# Supplied entries:

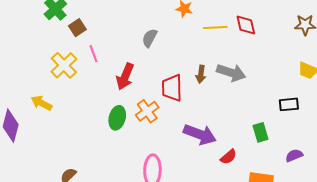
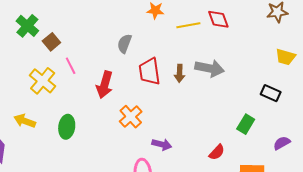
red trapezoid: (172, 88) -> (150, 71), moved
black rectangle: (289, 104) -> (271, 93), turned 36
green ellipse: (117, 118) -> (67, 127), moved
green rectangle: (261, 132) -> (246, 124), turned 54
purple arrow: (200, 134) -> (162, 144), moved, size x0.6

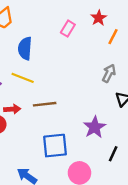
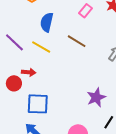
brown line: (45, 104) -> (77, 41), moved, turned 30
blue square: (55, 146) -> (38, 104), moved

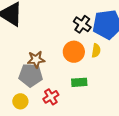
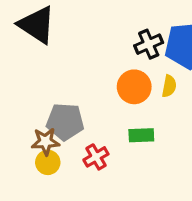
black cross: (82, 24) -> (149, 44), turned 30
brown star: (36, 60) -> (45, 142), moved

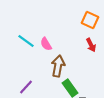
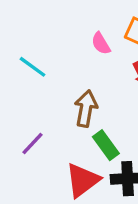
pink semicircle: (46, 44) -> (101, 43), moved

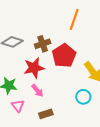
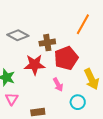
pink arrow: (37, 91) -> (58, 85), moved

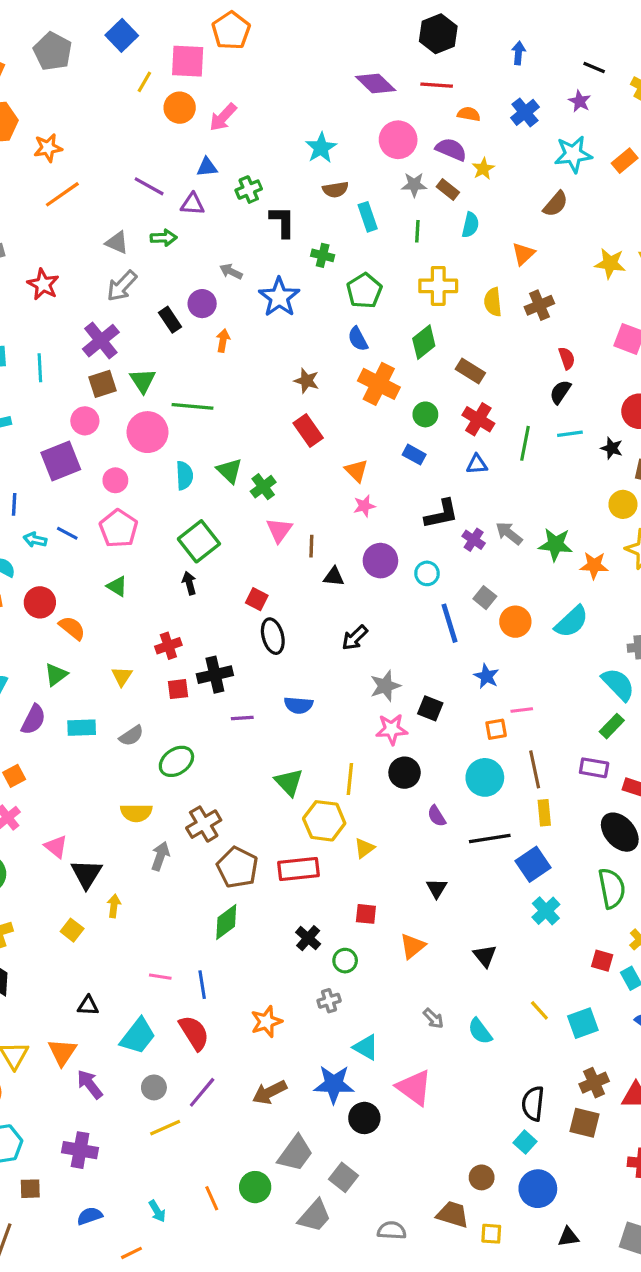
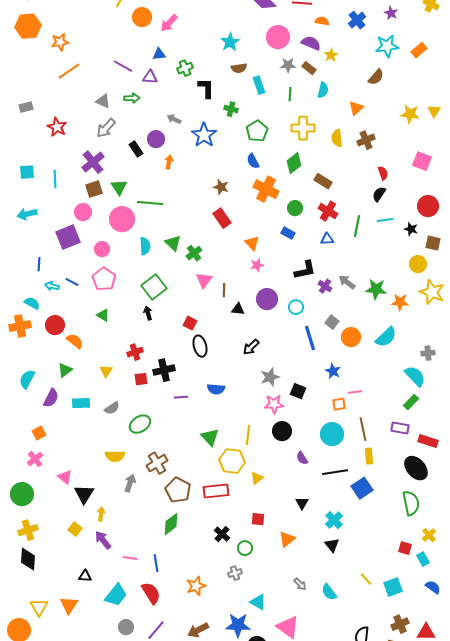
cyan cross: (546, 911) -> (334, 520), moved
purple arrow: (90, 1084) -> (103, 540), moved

# Problem description:
Would you please write out exactly the lines between the line containing "black rectangle: (289, 104)" and the last line of the listing above, inclusive, without pictures?

# Solution for this task:
black rectangle: (289, 104) -> (271, 93), turned 36
green ellipse: (117, 118) -> (67, 127), moved
green rectangle: (261, 132) -> (246, 124), turned 54
purple arrow: (200, 134) -> (162, 144), moved, size x0.6

brown line: (45, 104) -> (77, 41), moved, turned 30
blue square: (55, 146) -> (38, 104), moved

black cross: (82, 24) -> (149, 44), turned 30
brown star: (36, 60) -> (45, 142), moved

pink semicircle: (46, 44) -> (101, 43), moved

pink arrow: (37, 91) -> (58, 85), moved

cyan cross: (546, 911) -> (334, 520), moved
purple arrow: (90, 1084) -> (103, 540), moved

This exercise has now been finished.